→ **WRITTEN REQUEST**
Convert the lines of the listing below into a numbered list, starting with the line that contains "Considering the sizes" and going on through the line that contains "When comparing their". Include nothing outside that range, and leave out the blank lines.

→ **RECORDS SHOWN**
"""

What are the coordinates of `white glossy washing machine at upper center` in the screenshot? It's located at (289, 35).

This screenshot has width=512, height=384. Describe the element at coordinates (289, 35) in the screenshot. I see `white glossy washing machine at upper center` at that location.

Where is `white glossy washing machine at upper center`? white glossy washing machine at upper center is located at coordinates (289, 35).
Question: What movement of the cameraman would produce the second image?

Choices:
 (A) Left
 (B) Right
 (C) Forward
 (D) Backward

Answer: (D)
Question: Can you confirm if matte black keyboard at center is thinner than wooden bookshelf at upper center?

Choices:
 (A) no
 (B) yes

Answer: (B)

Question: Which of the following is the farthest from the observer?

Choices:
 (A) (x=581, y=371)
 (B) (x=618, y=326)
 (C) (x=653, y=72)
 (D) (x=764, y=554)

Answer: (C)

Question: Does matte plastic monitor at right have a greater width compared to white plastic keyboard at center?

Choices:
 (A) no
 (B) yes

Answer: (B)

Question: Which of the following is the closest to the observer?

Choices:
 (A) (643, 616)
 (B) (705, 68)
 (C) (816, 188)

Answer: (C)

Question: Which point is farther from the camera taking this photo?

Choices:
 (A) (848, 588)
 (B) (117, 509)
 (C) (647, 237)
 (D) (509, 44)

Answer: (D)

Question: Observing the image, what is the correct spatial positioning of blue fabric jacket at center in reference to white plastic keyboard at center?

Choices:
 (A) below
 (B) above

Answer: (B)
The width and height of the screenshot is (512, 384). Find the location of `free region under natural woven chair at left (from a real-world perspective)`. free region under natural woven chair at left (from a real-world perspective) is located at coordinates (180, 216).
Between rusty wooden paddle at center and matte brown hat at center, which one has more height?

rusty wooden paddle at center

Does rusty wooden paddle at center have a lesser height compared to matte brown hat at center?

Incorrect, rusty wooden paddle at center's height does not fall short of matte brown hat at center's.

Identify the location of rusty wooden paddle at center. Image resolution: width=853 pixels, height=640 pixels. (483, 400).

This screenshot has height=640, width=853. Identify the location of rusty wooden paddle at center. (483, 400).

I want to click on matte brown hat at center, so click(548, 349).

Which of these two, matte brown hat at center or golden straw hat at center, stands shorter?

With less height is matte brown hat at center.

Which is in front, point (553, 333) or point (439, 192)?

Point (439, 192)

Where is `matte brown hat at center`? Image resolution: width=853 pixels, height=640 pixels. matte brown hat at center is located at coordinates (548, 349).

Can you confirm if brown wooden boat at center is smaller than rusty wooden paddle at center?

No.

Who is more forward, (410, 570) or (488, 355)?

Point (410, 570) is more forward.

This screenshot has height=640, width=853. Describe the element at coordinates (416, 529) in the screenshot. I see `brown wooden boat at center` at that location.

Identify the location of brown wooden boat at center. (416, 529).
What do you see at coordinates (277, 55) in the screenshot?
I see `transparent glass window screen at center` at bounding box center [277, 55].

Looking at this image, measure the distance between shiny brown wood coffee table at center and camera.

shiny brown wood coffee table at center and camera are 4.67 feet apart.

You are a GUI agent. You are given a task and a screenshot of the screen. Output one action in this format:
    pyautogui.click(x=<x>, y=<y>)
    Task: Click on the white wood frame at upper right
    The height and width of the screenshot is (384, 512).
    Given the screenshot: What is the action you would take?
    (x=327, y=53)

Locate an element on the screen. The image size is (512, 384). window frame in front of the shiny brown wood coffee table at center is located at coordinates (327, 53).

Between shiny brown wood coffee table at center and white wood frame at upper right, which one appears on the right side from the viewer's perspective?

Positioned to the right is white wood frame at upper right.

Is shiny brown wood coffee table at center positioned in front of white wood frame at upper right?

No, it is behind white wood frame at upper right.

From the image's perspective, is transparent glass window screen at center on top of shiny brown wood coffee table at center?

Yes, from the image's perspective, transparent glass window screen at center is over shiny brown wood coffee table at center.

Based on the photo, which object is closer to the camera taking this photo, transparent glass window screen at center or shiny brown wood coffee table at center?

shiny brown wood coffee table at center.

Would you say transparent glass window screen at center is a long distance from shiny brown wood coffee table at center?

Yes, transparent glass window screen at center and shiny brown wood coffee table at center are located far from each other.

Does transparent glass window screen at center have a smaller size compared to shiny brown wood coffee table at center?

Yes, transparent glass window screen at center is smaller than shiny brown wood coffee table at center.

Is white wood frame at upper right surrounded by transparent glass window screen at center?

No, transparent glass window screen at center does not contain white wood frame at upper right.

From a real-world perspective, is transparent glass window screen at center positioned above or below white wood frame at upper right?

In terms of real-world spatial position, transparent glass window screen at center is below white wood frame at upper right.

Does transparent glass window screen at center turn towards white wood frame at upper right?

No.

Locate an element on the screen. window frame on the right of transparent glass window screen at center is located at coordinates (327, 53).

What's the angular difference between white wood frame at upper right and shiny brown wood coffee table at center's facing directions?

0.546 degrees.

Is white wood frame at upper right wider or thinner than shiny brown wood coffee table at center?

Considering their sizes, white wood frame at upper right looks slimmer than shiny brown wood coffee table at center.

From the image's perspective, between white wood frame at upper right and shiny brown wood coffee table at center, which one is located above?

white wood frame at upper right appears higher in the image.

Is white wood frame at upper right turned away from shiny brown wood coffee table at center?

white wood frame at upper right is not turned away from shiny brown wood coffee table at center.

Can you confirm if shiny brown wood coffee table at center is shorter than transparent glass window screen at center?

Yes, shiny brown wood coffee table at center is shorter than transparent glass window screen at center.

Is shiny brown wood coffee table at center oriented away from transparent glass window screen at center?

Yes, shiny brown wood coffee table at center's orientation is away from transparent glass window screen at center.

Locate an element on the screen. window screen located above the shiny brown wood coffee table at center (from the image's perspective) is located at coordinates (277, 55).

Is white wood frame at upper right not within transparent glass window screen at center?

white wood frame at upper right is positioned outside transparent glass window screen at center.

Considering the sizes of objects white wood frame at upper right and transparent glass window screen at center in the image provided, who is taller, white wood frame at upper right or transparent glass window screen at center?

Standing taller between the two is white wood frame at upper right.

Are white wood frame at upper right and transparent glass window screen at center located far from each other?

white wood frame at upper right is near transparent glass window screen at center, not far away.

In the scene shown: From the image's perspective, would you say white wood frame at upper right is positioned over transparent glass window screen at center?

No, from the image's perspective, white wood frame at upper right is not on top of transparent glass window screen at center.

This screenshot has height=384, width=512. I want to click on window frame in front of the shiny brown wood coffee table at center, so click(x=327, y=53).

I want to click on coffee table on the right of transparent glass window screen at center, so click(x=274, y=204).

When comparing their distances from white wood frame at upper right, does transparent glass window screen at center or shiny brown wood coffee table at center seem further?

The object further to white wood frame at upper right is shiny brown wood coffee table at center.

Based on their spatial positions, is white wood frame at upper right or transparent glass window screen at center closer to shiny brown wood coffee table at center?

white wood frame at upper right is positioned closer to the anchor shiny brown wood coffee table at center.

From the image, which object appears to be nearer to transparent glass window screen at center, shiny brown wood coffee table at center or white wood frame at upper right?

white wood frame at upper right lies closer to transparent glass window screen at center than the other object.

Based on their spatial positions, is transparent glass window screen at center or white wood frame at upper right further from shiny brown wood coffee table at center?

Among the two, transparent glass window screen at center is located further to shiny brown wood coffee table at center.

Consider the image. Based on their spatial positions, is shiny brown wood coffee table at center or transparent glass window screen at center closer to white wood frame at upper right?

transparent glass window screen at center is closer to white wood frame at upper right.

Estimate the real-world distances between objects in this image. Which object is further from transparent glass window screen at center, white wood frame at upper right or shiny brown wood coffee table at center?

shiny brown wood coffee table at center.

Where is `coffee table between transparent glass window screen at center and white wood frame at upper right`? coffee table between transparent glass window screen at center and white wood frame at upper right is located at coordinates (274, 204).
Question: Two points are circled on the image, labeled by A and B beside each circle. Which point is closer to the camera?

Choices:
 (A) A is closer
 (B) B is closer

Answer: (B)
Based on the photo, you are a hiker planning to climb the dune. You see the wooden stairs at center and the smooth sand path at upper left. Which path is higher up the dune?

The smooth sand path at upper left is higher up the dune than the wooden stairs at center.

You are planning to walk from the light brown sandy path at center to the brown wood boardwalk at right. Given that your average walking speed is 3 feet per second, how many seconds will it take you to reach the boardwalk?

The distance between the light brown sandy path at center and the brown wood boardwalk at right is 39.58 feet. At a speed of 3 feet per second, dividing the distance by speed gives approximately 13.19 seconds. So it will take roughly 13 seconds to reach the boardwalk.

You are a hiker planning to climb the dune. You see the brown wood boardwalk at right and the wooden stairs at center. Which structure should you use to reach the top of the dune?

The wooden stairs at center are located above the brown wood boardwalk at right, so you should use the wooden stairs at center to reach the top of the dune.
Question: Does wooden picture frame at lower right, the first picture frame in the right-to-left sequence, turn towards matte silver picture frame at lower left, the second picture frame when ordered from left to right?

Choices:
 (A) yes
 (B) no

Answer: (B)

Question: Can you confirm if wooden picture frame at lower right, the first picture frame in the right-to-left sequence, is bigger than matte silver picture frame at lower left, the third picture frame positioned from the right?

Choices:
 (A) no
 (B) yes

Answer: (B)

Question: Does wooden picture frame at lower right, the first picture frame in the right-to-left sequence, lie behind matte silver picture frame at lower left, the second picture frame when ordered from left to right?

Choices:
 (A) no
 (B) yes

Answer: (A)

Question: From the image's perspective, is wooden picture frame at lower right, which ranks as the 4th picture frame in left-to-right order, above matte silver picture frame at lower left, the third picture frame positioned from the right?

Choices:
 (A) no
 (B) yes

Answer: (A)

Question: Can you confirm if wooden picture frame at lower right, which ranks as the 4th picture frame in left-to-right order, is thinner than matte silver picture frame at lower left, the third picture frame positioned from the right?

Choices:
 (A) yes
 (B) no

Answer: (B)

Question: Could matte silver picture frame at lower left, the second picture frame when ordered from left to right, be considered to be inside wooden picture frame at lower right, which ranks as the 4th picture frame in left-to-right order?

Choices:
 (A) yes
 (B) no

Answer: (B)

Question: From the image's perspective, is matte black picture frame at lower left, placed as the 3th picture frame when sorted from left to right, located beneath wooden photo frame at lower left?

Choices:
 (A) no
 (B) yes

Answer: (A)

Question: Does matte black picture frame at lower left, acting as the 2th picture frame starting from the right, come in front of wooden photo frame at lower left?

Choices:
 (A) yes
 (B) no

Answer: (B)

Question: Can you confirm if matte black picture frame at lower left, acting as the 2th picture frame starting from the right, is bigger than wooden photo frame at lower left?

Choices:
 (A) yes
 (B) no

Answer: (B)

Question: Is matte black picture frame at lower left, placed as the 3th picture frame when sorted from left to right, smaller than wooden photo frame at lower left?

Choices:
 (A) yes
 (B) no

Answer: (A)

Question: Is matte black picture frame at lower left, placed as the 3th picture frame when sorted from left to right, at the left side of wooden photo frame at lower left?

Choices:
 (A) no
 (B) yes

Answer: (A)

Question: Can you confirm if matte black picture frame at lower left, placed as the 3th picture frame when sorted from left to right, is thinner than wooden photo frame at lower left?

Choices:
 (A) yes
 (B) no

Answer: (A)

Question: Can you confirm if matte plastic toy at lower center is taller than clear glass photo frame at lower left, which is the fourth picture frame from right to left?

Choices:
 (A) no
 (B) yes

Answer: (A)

"""

→ **EXERCISE ANSWER**
1. Considering the sizes of objects white wood frame at upper right and transparent glass window screen at center in the image provided, who is taller, white wood frame at upper right or transparent glass window screen at center?
2. Standing taller between the two is white wood frame at upper right.
3. Are white wood frame at upper right and transparent glass window screen at center located far from each other?
4. white wood frame at upper right is near transparent glass window screen at center, not far away.
5. In the scene shown: From the image's perspective, would you say white wood frame at upper right is positioned over transparent glass window screen at center?
6. No, from the image's perspective, white wood frame at upper right is not on top of transparent glass window screen at center.
7. This screenshot has height=384, width=512. I want to click on window frame in front of the shiny brown wood coffee table at center, so click(x=327, y=53).
8. I want to click on coffee table on the right of transparent glass window screen at center, so click(x=274, y=204).
9. When comparing their distances from white wood frame at upper right, does transparent glass window screen at center or shiny brown wood coffee table at center seem further?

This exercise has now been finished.